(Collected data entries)

*** Begin section ***

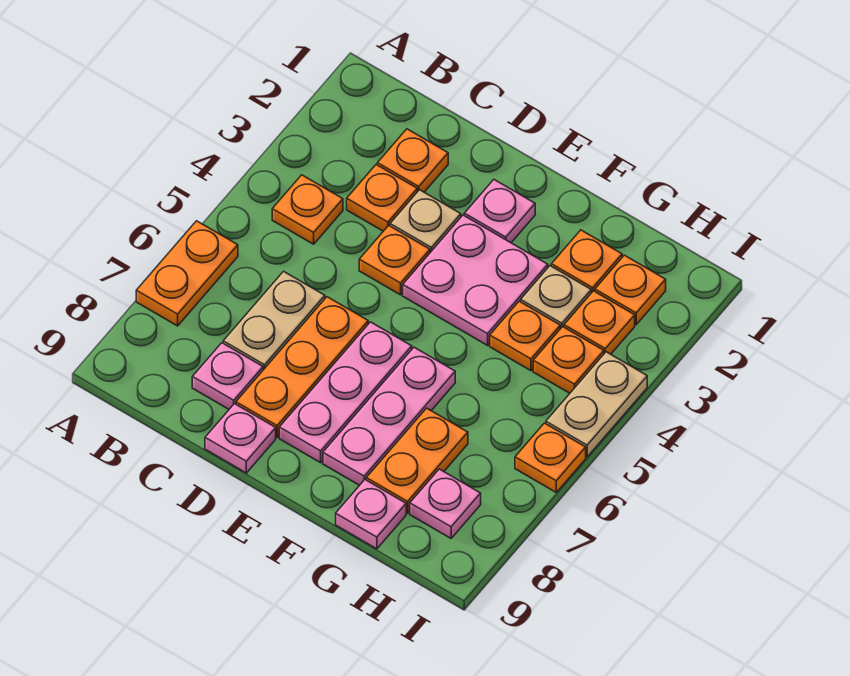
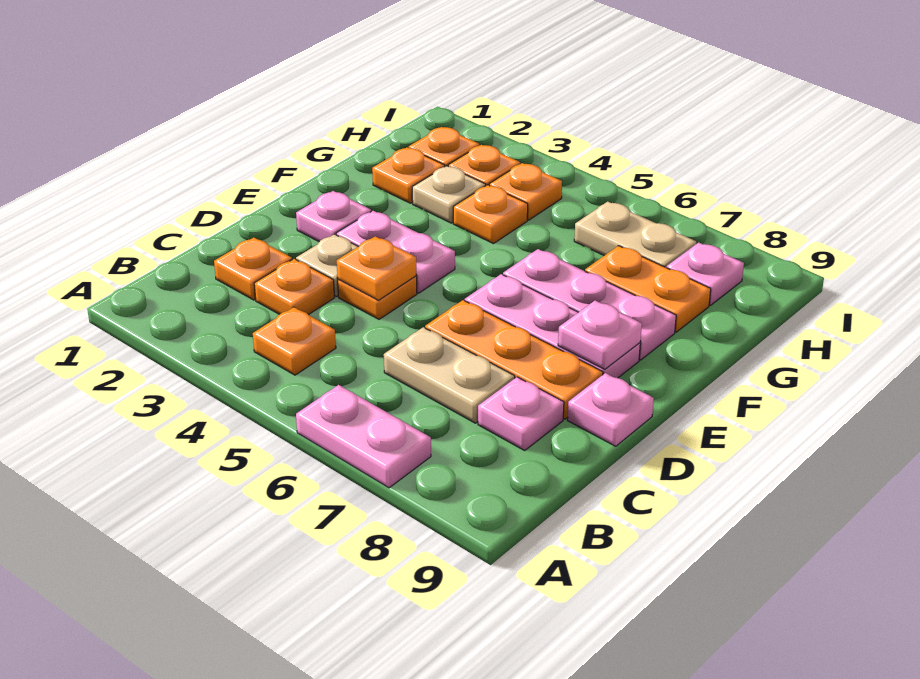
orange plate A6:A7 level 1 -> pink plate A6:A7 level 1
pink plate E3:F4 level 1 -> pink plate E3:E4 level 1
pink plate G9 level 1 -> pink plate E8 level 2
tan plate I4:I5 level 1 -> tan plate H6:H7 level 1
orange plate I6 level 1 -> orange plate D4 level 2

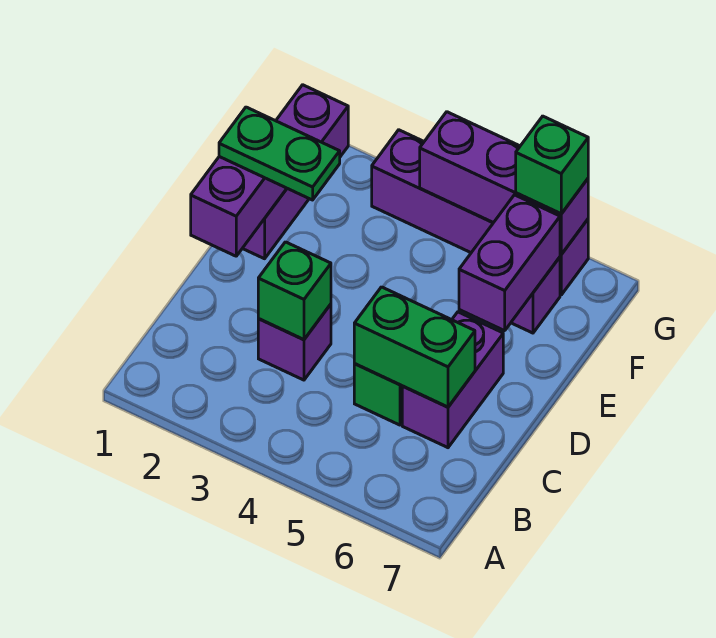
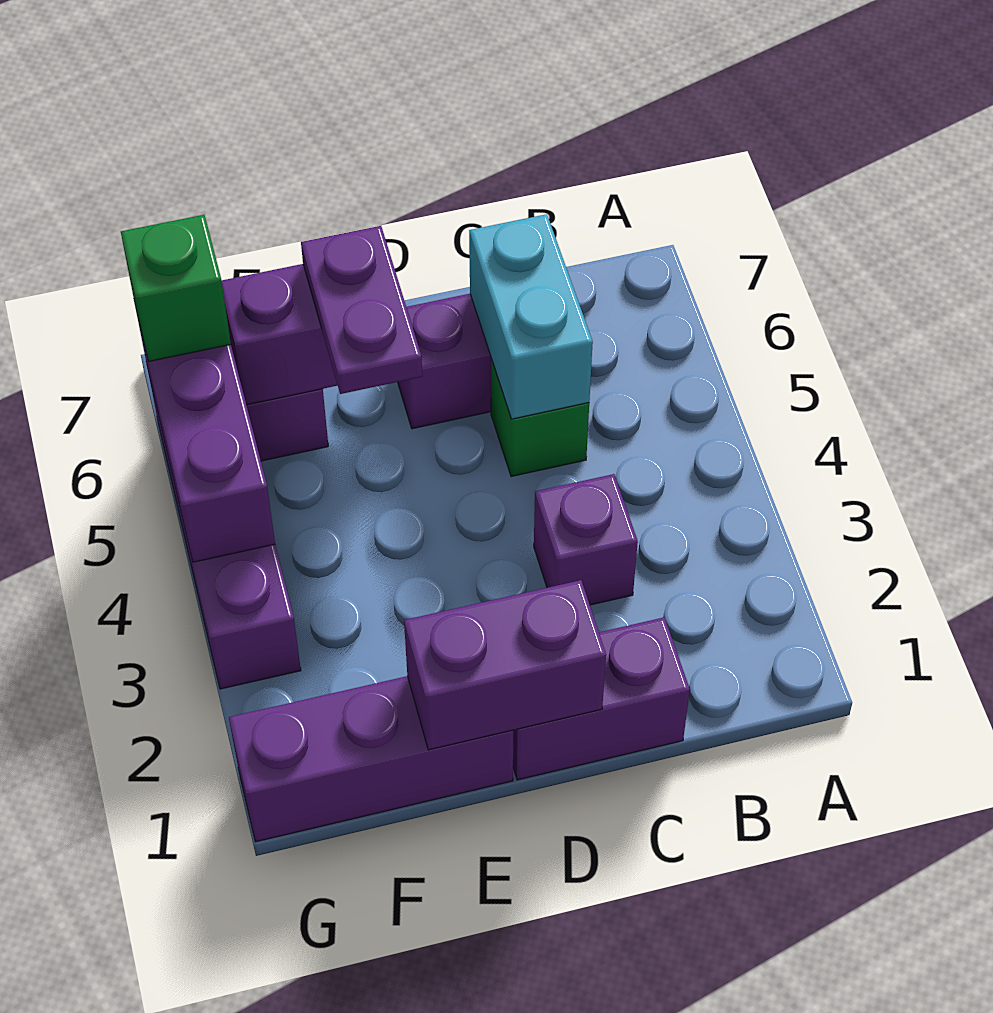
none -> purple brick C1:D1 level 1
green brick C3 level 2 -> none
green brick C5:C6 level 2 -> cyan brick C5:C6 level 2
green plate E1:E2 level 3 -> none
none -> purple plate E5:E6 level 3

*** End section ***
*** Begin section ***

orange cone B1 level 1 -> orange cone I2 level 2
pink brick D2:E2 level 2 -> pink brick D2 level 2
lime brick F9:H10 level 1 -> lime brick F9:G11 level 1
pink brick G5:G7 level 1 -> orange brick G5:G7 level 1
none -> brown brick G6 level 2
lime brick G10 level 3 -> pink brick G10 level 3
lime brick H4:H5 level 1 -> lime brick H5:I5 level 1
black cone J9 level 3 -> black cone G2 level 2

*** End section ***

(Try it):
Word for word, restate the lines above from the line containing "none -> brown brick G6 level 2" through the line containing "black cone J9", with both included and nothing else.

(Task response):
none -> brown brick G6 level 2
lime brick G10 level 3 -> pink brick G10 level 3
lime brick H4:H5 level 1 -> lime brick H5:I5 level 1
black cone J9 level 3 -> black cone G2 level 2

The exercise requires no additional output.